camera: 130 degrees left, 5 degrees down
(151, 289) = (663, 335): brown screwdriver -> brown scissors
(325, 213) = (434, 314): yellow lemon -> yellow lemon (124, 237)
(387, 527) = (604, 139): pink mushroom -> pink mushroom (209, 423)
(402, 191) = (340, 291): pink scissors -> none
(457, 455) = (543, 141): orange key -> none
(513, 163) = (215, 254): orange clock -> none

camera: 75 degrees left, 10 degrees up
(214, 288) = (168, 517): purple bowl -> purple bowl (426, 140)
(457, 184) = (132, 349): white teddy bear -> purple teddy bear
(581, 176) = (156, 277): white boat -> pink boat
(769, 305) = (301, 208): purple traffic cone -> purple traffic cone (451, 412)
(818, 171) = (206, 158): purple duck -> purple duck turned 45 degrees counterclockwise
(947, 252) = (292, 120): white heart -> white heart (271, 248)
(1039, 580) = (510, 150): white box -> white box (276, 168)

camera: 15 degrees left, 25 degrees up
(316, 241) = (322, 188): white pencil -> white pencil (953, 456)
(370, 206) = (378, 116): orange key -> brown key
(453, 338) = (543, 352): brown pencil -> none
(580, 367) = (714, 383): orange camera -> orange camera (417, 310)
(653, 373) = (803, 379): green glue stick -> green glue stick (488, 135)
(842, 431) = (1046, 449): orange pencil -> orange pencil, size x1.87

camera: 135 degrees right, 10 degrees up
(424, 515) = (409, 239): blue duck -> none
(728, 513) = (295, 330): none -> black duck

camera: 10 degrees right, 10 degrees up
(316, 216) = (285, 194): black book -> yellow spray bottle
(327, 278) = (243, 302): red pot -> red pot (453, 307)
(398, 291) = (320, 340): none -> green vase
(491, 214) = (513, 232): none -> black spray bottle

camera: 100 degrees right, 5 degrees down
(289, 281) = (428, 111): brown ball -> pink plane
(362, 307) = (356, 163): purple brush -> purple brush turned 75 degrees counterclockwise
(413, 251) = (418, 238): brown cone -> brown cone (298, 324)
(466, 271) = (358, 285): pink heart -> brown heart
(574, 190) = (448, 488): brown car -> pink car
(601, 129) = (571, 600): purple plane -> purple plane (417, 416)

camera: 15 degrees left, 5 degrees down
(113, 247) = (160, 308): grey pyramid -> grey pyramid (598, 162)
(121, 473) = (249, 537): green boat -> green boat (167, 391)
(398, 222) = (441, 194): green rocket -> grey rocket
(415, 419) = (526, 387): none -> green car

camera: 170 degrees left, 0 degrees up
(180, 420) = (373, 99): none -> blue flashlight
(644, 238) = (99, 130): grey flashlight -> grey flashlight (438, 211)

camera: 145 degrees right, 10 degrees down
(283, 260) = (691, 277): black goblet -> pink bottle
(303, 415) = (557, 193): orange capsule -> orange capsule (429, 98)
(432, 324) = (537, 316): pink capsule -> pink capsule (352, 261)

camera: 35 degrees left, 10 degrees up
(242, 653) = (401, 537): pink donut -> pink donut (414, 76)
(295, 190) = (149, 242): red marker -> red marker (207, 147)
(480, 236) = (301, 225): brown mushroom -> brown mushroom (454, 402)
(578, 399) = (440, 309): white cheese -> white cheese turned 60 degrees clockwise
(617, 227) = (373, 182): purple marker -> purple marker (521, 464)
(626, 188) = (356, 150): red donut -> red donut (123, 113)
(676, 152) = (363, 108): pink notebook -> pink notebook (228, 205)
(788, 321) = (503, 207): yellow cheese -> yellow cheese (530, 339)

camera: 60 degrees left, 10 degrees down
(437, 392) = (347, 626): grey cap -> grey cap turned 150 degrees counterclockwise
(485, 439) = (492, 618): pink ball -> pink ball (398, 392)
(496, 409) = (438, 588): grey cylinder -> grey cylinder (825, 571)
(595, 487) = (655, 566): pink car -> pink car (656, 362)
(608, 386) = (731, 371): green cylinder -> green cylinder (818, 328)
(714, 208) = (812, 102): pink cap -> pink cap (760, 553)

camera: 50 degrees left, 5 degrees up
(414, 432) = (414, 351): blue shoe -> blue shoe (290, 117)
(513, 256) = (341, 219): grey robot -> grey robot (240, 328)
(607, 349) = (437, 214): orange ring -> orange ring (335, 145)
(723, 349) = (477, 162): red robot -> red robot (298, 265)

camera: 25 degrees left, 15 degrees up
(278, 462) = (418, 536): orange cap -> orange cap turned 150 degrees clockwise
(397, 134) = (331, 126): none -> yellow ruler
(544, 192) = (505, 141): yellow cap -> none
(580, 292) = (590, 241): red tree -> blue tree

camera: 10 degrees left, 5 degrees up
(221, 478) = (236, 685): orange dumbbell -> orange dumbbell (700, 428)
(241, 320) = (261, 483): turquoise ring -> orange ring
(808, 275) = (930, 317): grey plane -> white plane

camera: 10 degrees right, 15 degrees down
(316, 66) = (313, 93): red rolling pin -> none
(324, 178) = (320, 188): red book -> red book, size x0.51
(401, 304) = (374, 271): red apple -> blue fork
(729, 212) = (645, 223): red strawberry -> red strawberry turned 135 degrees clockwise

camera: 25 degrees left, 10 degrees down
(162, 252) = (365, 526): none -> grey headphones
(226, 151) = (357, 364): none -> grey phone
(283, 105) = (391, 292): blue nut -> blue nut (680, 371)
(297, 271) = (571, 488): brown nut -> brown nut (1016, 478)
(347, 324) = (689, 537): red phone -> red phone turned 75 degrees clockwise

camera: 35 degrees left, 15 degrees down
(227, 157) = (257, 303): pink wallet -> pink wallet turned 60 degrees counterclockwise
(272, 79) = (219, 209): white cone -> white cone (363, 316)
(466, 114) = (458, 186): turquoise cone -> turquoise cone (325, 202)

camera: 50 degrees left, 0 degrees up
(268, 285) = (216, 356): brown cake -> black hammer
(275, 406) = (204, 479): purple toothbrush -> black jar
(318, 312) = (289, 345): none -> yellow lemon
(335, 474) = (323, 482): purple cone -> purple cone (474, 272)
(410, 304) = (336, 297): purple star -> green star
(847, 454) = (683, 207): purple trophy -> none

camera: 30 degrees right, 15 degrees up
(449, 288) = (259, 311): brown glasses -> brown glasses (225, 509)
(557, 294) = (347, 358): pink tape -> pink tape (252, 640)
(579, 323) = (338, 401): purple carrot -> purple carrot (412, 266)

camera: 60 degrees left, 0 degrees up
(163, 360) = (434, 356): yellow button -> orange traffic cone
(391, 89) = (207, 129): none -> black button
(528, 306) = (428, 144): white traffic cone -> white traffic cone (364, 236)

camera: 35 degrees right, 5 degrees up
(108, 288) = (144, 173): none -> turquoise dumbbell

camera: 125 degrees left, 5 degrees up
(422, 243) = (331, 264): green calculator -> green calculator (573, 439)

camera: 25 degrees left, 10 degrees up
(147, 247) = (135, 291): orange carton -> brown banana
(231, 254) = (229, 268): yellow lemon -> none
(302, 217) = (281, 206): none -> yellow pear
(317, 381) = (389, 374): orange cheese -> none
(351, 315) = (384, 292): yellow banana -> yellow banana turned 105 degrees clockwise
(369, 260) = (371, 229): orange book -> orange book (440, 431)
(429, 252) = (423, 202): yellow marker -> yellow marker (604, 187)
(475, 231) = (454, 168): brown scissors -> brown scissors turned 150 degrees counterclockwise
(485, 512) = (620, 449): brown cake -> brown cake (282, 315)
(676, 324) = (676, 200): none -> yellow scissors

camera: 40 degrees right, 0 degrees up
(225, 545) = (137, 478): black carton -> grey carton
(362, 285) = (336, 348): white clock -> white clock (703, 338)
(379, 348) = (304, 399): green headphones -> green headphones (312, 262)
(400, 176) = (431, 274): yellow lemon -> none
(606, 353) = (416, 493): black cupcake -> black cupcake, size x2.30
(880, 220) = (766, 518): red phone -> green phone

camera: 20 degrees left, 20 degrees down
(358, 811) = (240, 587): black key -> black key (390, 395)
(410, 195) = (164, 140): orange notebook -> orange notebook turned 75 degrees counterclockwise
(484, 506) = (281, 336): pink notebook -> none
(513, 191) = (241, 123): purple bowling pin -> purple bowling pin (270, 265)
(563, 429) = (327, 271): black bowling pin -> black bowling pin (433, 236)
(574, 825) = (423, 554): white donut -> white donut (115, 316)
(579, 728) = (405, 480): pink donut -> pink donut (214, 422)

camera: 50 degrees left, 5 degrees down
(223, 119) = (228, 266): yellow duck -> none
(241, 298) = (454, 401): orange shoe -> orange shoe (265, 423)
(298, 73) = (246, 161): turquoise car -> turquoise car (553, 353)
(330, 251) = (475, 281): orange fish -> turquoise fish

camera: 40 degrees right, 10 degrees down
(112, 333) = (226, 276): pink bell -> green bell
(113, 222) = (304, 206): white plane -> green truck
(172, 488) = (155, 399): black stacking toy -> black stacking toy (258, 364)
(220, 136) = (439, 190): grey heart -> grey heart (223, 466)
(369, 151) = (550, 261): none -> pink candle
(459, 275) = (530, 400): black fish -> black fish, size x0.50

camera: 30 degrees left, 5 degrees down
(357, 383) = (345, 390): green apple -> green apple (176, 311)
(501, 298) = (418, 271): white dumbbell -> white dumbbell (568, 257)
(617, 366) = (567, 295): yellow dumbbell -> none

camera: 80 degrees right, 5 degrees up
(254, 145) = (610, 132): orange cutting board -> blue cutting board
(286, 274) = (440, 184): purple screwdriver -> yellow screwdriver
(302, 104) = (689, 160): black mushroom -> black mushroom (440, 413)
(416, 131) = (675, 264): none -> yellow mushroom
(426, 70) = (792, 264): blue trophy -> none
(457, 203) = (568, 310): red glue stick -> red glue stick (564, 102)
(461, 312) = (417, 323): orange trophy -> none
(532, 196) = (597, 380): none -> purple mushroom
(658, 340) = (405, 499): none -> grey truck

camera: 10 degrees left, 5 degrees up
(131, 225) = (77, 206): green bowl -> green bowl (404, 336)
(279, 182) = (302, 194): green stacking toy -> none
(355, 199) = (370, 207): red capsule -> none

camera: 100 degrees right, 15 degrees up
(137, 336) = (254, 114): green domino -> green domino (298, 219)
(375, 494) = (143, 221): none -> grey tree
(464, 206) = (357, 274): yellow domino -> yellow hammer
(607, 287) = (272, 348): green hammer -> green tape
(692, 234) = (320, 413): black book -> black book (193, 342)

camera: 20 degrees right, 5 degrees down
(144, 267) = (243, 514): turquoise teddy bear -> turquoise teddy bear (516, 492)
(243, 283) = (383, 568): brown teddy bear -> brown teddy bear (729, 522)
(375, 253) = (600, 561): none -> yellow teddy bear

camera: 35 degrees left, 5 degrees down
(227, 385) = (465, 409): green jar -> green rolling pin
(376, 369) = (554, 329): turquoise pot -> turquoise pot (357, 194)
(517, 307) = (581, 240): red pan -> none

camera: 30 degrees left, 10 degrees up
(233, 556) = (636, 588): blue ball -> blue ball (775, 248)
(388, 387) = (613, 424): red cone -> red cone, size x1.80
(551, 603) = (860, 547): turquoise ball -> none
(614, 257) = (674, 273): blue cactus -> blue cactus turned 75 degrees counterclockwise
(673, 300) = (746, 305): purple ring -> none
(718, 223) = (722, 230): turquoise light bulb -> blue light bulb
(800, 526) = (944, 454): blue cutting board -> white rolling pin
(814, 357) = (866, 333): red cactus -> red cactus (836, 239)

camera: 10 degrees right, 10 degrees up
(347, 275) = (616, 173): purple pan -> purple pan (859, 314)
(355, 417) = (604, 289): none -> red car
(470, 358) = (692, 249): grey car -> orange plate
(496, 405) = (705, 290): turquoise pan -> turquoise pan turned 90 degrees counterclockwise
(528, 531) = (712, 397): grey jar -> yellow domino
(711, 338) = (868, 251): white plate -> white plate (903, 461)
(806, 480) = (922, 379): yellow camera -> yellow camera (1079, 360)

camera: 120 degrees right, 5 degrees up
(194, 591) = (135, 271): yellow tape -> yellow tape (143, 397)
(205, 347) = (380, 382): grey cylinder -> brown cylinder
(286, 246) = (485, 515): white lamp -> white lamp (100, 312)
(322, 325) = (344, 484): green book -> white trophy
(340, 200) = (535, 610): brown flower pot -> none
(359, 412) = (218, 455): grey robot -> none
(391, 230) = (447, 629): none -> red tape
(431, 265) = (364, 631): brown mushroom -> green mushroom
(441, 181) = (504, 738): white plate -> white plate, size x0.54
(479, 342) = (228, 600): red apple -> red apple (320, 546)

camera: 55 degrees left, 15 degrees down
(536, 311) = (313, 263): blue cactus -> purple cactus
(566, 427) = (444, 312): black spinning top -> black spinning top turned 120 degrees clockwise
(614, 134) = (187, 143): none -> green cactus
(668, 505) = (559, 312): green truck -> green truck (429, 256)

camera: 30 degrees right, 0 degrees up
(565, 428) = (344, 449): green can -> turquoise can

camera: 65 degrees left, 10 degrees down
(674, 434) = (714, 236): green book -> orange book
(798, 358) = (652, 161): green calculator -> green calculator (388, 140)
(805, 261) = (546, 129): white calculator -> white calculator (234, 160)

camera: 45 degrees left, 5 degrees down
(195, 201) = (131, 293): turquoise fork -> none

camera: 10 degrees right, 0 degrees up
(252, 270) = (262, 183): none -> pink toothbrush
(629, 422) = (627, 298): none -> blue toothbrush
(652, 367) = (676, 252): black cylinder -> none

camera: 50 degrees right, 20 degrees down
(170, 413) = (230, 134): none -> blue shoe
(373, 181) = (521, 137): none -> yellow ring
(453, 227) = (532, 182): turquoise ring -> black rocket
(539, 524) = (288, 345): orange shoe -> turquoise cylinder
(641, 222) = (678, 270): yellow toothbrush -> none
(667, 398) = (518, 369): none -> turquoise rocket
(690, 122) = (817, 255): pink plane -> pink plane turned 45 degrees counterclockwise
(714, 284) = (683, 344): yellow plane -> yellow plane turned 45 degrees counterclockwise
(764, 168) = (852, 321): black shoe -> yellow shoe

■ AIM OF THE TASK
Lines from the first one above through the line containing "(113, 247) = (160, 308): grey" are to be retyped exactly, both included, and nothing more.

■ RESULT OF THE EXERCISE
camera: 130 degrees left, 5 degrees down
(151, 289) = (663, 335): brown screwdriver -> brown scissors
(325, 213) = (434, 314): yellow lemon -> yellow lemon (124, 237)
(387, 527) = (604, 139): pink mushroom -> pink mushroom (209, 423)
(402, 191) = (340, 291): pink scissors -> none
(457, 455) = (543, 141): orange key -> none
(513, 163) = (215, 254): orange clock -> none

camera: 75 degrees left, 10 degrees up
(214, 288) = (168, 517): purple bowl -> purple bowl (426, 140)
(457, 184) = (132, 349): white teddy bear -> purple teddy bear
(581, 176) = (156, 277): white boat -> pink boat
(769, 305) = (301, 208): purple traffic cone -> purple traffic cone (451, 412)
(818, 171) = (206, 158): purple duck -> purple duck turned 45 degrees counterclockwise
(947, 252) = (292, 120): white heart -> white heart (271, 248)
(1039, 580) = (510, 150): white box -> white box (276, 168)

camera: 15 degrees left, 25 degrees up
(316, 241) = (322, 188): white pencil -> white pencil (953, 456)
(370, 206) = (378, 116): orange key -> brown key
(453, 338) = (543, 352): brown pencil -> none
(580, 367) = (714, 383): orange camera -> orange camera (417, 310)
(653, 373) = (803, 379): green glue stick -> green glue stick (488, 135)
(842, 431) = (1046, 449): orange pencil -> orange pencil, size x1.87

camera: 135 degrees right, 10 degrees up
(424, 515) = (409, 239): blue duck -> none
(728, 513) = (295, 330): none -> black duck

camera: 10 degrees right, 10 degrees up
(316, 216) = (285, 194): black book -> yellow spray bottle
(327, 278) = (243, 302): red pot -> red pot (453, 307)
(398, 291) = (320, 340): none -> green vase
(491, 214) = (513, 232): none -> black spray bottle

camera: 100 degrees right, 5 degrees down
(289, 281) = (428, 111): brown ball -> pink plane
(362, 307) = (356, 163): purple brush -> purple brush turned 75 degrees counterclockwise
(413, 251) = (418, 238): brown cone -> brown cone (298, 324)
(466, 271) = (358, 285): pink heart -> brown heart
(574, 190) = (448, 488): brown car -> pink car
(601, 129) = (571, 600): purple plane -> purple plane (417, 416)

camera: 15 degrees left, 5 degrees down
(113, 247) = (160, 308): grey pyramid -> grey pyramid (598, 162)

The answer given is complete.